___ Source material ___

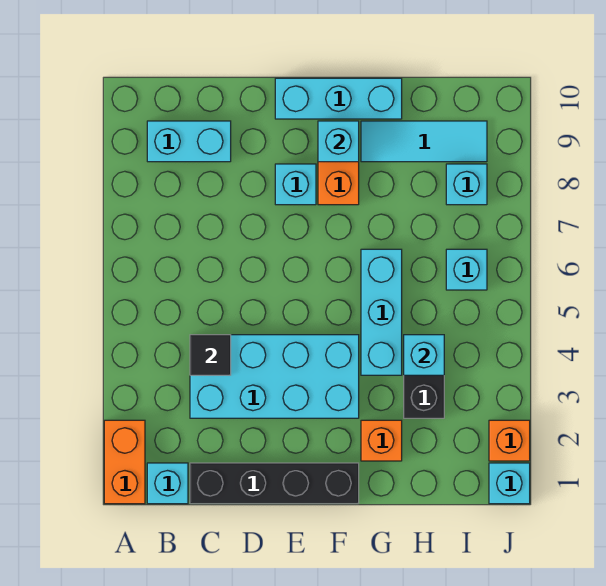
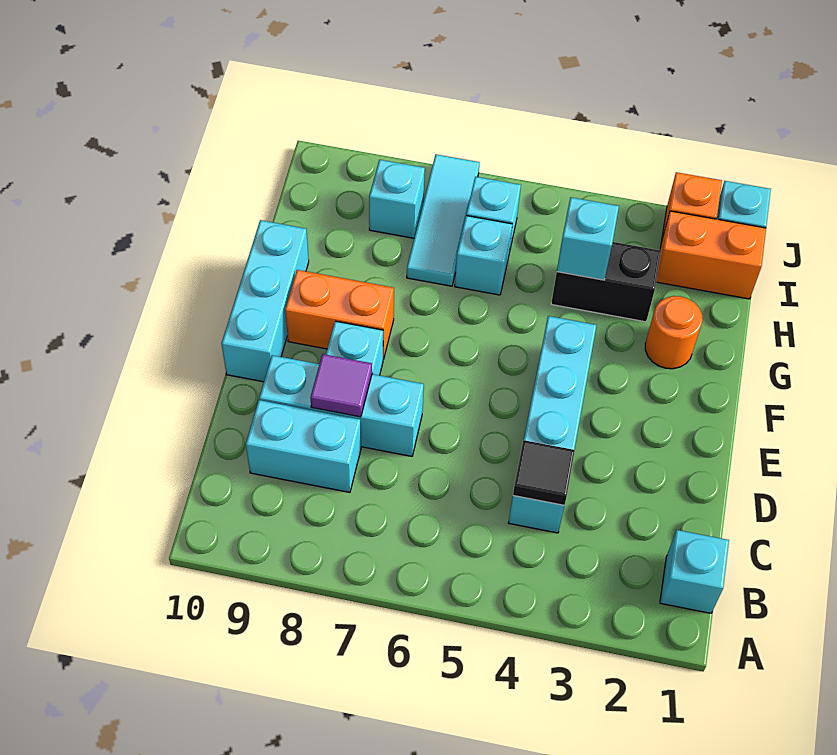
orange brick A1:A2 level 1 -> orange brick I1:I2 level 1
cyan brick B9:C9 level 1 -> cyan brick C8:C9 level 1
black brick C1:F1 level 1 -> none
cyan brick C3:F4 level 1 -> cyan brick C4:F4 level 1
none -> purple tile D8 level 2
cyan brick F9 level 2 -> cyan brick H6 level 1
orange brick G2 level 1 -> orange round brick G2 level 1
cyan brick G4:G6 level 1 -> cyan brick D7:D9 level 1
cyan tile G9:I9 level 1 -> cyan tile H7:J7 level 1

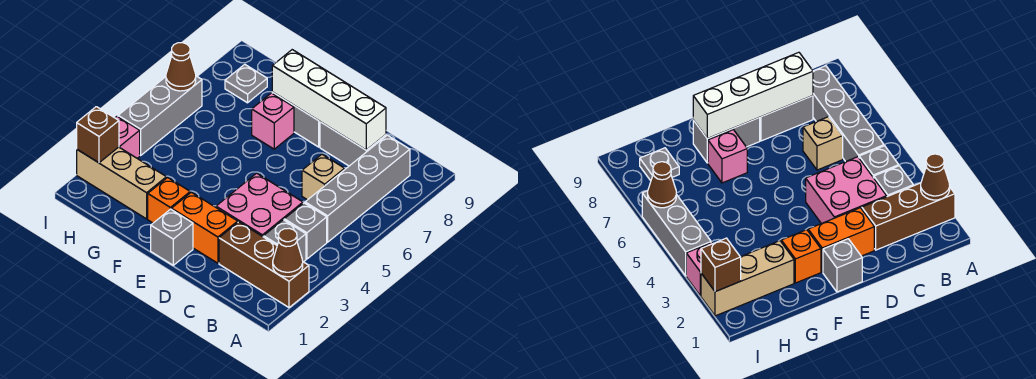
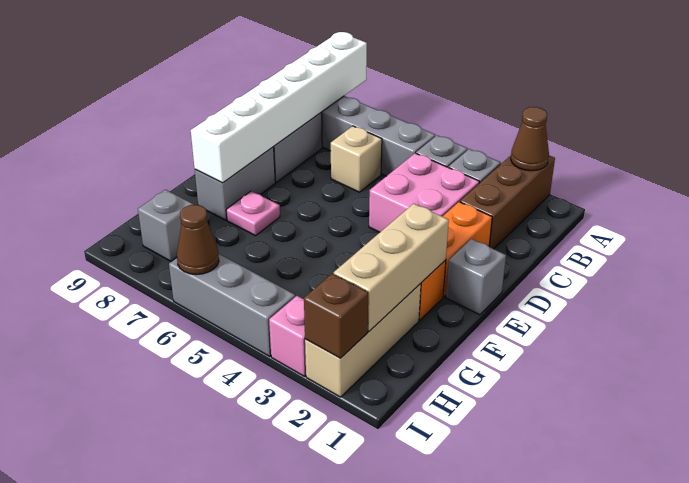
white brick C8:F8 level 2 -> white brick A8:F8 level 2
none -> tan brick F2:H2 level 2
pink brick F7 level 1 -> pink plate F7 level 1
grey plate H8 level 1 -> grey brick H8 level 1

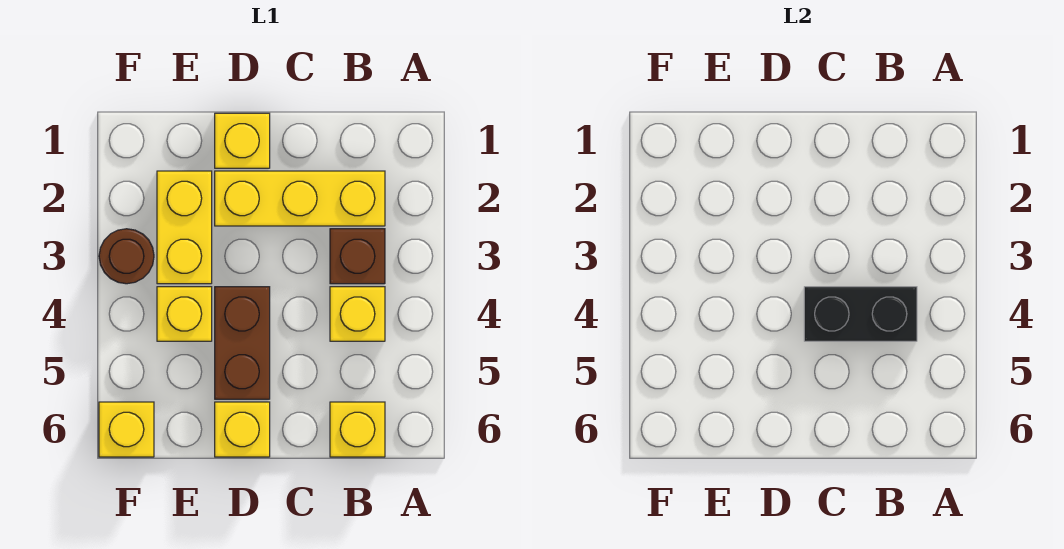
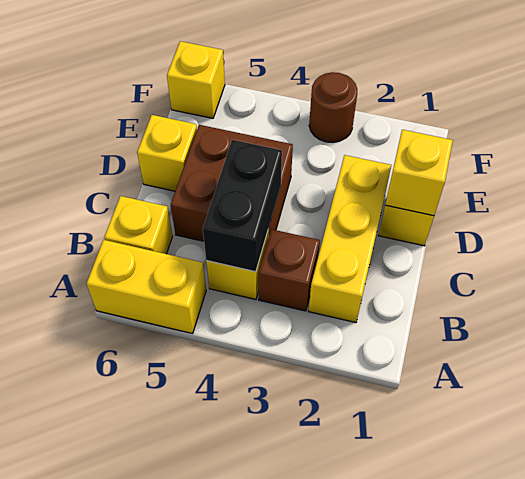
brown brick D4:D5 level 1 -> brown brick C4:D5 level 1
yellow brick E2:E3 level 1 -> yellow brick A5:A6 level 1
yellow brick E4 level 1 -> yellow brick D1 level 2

___

* Problem to work on
In the records, the line containing "pink brick F7" starts the span and the final line ends it. Output exactly that span, both ends included, with no pictures and nothing else.

* Solution
pink brick F7 level 1 -> pink plate F7 level 1
grey plate H8 level 1 -> grey brick H8 level 1

brown brick D4:D5 level 1 -> brown brick C4:D5 level 1
yellow brick E2:E3 level 1 -> yellow brick A5:A6 level 1
yellow brick E4 level 1 -> yellow brick D1 level 2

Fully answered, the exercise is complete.